What you are asked to do →
Determine how many lines in the records hold "none", and give that number with nothing added.

Data records:
########################################
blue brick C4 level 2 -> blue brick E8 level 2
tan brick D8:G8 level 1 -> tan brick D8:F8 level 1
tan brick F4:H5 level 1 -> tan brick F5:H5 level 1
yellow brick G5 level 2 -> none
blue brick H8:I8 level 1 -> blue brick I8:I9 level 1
########################################
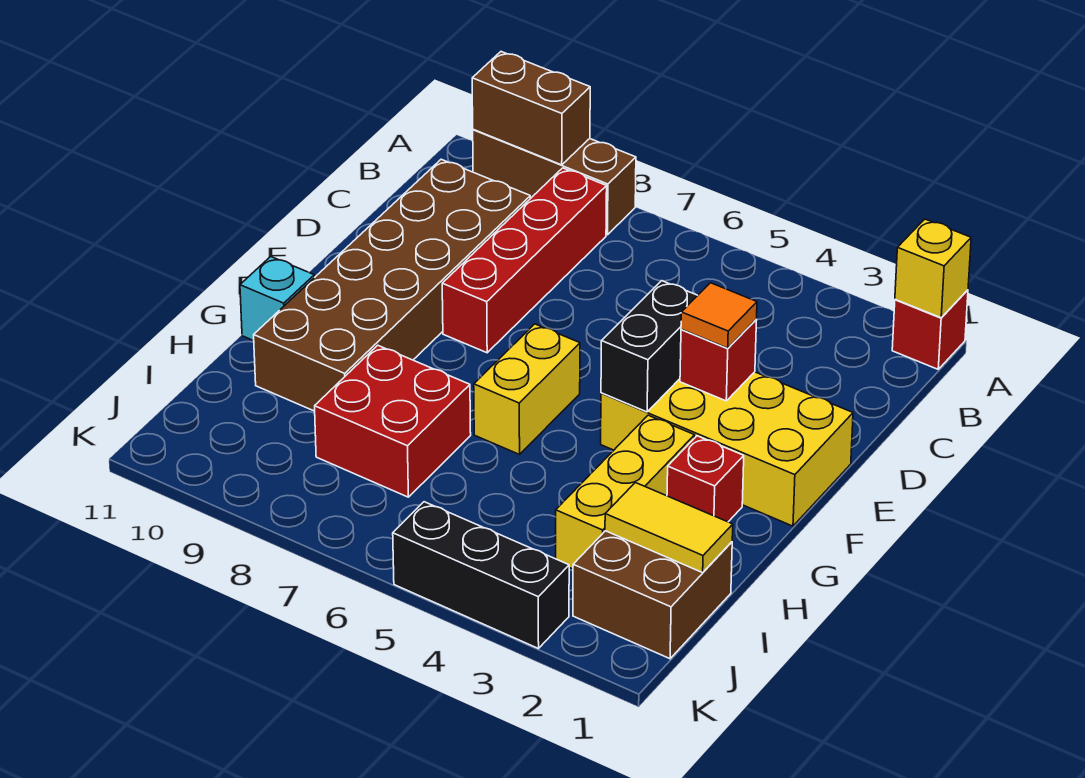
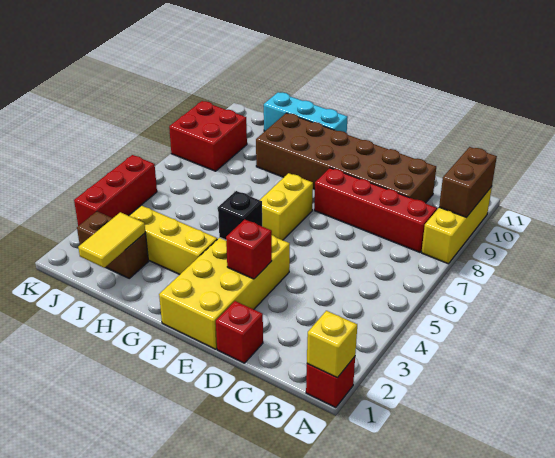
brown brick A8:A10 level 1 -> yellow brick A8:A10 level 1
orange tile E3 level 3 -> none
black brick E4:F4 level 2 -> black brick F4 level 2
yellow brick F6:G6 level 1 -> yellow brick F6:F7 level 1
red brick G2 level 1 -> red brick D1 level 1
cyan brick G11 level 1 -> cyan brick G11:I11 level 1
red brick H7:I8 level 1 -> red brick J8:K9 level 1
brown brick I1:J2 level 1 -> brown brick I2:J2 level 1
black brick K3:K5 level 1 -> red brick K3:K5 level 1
########################################
Solution to the problem →
2